## Given material
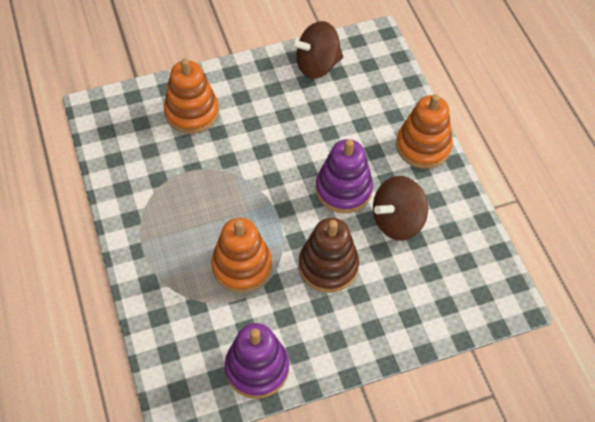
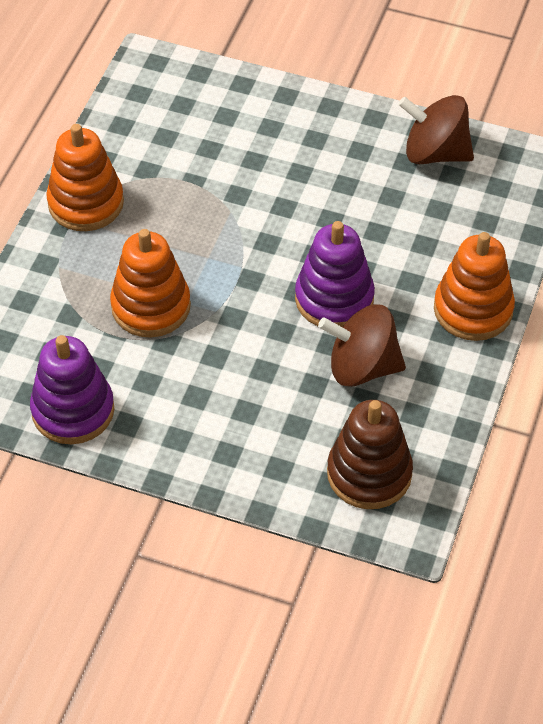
camera: 40 degrees right, 5 degrees down
(192, 112) = (245, 124): orange stacking toy -> orange stacking toy (86, 203)
(328, 266) = (240, 363): brown stacking toy -> brown stacking toy (369, 473)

## Work to complete
Scan the material and collect every line that contains "stacking".

## Your response
(192, 112) = (245, 124): orange stacking toy -> orange stacking toy (86, 203)
(328, 266) = (240, 363): brown stacking toy -> brown stacking toy (369, 473)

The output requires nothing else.